WORK REQUIRED: Transcribe the records verbatim, images excluded.

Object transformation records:

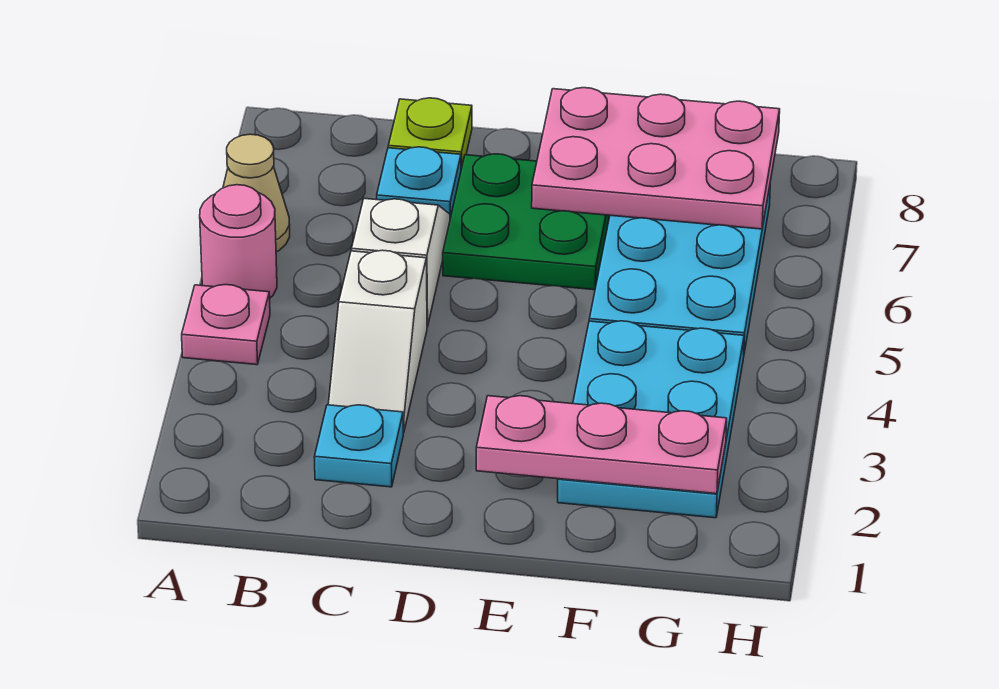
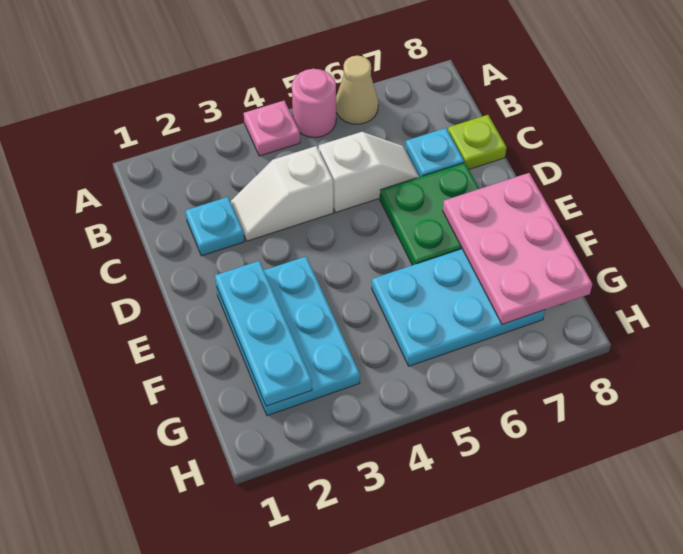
pink plate E2:G2 level 2 -> cyan plate E2:G2 level 2
cyan plate F2:G4 level 1 -> cyan plate E2:G3 level 1

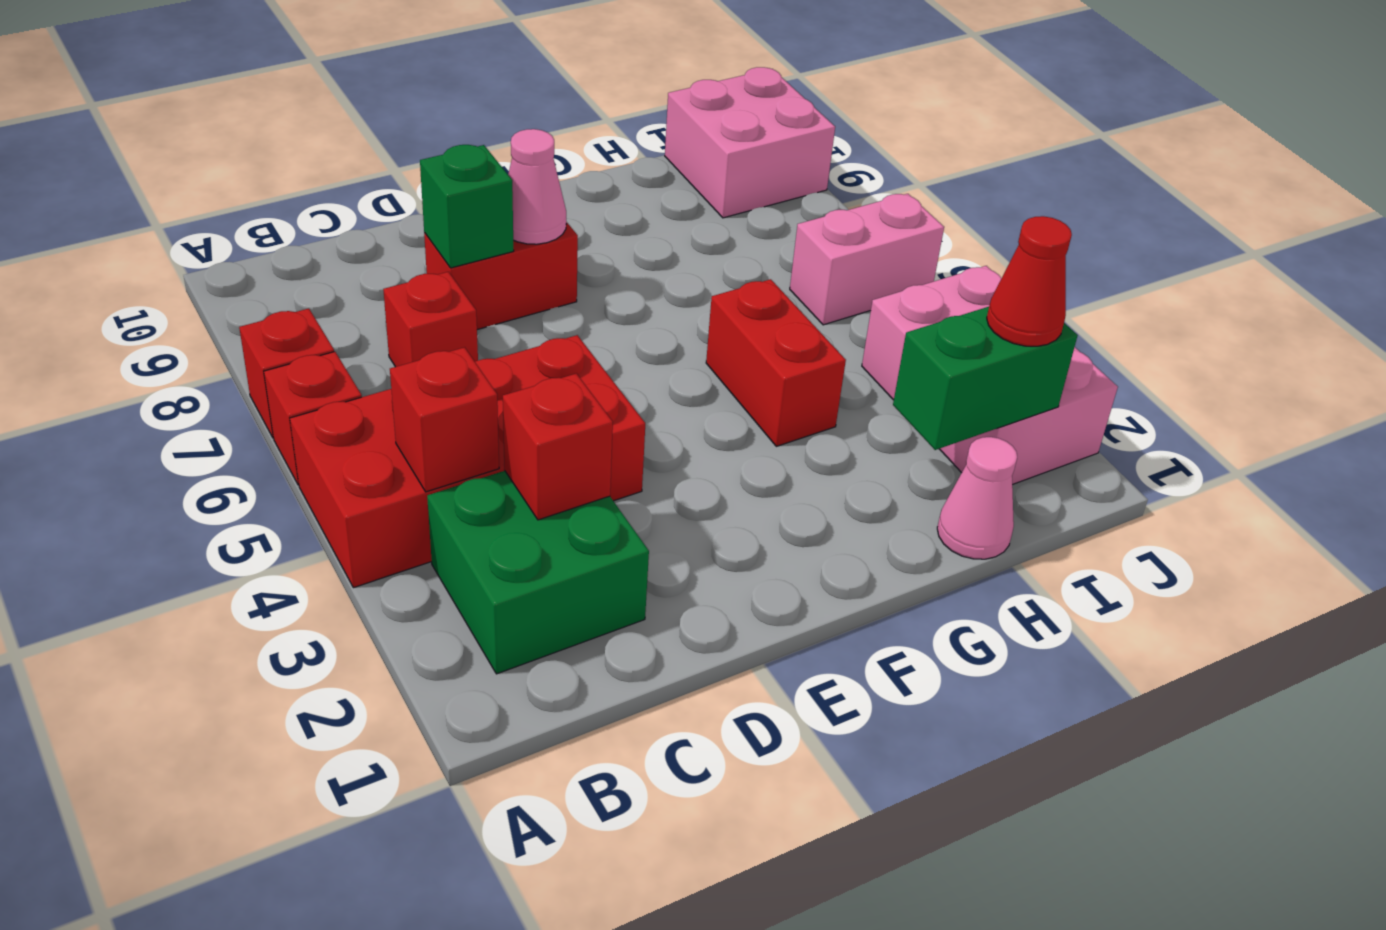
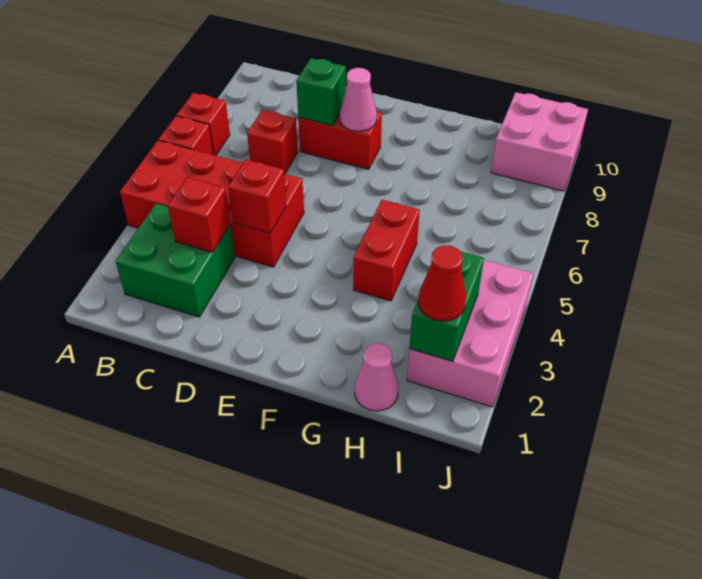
red brick B4 level 2 -> red brick D4 level 2
green brick H2:I2 level 2 -> green brick I2:I3 level 2
pink brick I6:J6 level 1 -> none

EXERCISE SOLUTION:
pink plate E2:G2 level 2 -> cyan plate E2:G2 level 2
cyan plate F2:G4 level 1 -> cyan plate E2:G3 level 1

red brick B4 level 2 -> red brick D4 level 2
green brick H2:I2 level 2 -> green brick I2:I3 level 2
pink brick I6:J6 level 1 -> none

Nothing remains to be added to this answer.